◆ Exercise brief
Restate word for word every line from the top of the data below down through the line that holds "type=moved; before=purple headphones;".

━━━━━━━━━━━━━━━━━━━━

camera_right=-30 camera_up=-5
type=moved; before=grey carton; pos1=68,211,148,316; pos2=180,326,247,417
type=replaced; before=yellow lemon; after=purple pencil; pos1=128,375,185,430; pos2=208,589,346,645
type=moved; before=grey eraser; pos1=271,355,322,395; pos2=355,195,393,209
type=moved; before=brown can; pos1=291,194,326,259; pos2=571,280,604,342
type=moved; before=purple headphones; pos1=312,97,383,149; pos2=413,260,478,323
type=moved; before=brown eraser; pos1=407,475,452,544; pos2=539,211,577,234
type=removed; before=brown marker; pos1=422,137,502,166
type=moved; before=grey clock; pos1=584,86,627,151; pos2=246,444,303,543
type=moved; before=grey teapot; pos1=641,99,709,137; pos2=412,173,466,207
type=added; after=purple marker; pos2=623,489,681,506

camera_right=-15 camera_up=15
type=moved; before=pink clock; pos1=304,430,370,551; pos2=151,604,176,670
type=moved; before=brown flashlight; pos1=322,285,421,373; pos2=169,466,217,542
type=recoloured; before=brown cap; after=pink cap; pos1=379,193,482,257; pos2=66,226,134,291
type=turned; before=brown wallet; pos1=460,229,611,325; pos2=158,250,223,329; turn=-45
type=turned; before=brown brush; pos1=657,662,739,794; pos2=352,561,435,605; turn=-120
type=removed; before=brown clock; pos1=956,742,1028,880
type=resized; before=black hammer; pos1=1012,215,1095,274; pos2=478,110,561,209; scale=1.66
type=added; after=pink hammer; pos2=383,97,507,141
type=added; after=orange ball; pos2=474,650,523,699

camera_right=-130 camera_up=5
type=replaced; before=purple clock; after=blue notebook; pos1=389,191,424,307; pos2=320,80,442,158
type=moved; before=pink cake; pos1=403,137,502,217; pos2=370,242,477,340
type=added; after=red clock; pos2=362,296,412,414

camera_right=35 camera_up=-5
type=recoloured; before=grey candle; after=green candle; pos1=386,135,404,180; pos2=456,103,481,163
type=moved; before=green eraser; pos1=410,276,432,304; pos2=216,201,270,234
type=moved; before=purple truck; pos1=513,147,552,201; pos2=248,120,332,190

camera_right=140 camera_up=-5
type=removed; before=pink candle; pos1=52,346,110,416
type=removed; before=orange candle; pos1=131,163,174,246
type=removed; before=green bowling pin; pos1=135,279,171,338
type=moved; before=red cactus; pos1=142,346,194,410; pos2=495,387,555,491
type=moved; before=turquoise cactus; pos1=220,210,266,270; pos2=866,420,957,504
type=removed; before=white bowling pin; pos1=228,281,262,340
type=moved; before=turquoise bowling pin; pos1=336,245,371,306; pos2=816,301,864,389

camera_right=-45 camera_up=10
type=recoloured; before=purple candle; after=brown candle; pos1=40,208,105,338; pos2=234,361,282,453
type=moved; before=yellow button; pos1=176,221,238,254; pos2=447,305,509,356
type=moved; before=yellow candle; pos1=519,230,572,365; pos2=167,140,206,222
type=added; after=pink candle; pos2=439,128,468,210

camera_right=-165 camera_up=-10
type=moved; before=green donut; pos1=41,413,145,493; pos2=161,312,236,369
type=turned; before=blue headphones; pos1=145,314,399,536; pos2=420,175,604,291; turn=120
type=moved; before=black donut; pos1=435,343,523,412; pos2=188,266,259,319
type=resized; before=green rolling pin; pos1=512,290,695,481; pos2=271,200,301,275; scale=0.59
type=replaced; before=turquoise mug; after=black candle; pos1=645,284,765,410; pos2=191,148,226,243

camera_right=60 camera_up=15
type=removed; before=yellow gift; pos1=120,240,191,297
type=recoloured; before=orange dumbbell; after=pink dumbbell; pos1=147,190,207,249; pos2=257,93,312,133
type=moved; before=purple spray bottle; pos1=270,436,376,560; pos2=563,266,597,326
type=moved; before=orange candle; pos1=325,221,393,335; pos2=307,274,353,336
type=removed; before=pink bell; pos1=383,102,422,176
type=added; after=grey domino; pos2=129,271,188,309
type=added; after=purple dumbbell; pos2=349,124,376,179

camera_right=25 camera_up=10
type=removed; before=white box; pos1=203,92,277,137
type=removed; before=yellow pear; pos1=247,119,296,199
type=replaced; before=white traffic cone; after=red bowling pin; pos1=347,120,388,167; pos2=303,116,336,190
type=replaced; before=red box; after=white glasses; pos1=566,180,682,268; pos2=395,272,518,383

━━━━━━━━━━━━━━━━━━━━

◆ Response to the exercise
camera_right=-30 camera_up=-5
type=moved; before=grey carton; pos1=68,211,148,316; pos2=180,326,247,417
type=replaced; before=yellow lemon; after=purple pencil; pos1=128,375,185,430; pos2=208,589,346,645
type=moved; before=grey eraser; pos1=271,355,322,395; pos2=355,195,393,209
type=moved; before=brown can; pos1=291,194,326,259; pos2=571,280,604,342
type=moved; before=purple headphones; pos1=312,97,383,149; pos2=413,260,478,323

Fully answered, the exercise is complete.